◆ TASK GOAL ◆
Word for word, transcribe the data below from the line with "camera: 20 degrees left, 15 degrees up" to the line with "(229, 288) = (405, 452): purple", keeping both of those lines.

◆ Stored items ◆
****************

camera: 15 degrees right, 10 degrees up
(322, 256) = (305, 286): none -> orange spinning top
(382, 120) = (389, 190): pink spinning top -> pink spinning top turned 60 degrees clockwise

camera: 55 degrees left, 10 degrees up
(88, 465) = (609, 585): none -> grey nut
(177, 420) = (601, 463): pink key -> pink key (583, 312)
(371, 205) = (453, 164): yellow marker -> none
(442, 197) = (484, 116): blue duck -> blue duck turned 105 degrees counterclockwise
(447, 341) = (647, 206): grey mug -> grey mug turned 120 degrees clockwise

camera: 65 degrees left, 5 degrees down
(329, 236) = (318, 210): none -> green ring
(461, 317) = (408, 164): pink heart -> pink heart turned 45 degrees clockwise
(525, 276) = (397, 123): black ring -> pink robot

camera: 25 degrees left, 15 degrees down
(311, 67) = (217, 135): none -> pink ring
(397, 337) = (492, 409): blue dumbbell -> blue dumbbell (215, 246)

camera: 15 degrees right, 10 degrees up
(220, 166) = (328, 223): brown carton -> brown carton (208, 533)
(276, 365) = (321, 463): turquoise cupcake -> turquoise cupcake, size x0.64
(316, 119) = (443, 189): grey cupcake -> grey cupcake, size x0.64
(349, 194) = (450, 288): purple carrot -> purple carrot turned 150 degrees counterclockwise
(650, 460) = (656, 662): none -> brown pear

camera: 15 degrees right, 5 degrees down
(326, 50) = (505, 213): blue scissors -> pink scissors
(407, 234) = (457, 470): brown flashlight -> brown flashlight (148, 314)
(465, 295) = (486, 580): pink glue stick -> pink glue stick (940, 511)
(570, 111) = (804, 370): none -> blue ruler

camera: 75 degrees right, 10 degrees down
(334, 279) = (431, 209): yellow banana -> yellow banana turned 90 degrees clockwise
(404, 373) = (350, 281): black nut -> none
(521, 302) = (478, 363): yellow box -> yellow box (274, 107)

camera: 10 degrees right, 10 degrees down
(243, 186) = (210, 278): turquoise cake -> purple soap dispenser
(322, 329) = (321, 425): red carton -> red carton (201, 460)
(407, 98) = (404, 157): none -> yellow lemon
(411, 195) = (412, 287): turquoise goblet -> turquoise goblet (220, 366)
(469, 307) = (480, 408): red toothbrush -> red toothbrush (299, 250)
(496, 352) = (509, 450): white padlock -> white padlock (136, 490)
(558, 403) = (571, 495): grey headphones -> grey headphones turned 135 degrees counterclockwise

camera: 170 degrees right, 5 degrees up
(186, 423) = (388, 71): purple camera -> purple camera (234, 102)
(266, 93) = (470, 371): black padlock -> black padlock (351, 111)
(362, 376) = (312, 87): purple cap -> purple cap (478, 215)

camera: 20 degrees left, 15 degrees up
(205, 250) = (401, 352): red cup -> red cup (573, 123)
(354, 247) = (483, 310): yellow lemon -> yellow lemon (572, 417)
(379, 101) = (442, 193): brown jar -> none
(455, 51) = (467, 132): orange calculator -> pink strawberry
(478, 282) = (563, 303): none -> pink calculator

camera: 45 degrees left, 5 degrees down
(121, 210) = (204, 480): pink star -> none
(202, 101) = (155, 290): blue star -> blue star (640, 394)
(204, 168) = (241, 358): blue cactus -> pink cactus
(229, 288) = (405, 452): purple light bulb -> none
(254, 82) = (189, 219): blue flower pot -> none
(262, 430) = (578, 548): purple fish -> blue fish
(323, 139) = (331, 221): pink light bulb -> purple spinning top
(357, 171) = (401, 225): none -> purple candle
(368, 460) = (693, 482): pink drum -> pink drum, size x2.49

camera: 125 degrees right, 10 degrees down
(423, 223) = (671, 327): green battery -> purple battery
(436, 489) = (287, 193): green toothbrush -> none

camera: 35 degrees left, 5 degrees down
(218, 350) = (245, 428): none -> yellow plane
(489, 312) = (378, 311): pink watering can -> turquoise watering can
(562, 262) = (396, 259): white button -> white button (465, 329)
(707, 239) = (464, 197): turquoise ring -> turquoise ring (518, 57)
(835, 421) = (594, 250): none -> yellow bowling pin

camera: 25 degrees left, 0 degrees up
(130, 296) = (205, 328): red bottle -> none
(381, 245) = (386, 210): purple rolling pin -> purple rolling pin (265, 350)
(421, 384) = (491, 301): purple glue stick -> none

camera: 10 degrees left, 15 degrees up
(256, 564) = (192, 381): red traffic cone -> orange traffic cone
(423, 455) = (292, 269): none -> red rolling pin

****************

◆ ANSWER TO THIS TASK ◆
camera: 20 degrees left, 15 degrees up
(205, 250) = (401, 352): red cup -> red cup (573, 123)
(354, 247) = (483, 310): yellow lemon -> yellow lemon (572, 417)
(379, 101) = (442, 193): brown jar -> none
(455, 51) = (467, 132): orange calculator -> pink strawberry
(478, 282) = (563, 303): none -> pink calculator

camera: 45 degrees left, 5 degrees down
(121, 210) = (204, 480): pink star -> none
(202, 101) = (155, 290): blue star -> blue star (640, 394)
(204, 168) = (241, 358): blue cactus -> pink cactus
(229, 288) = (405, 452): purple light bulb -> none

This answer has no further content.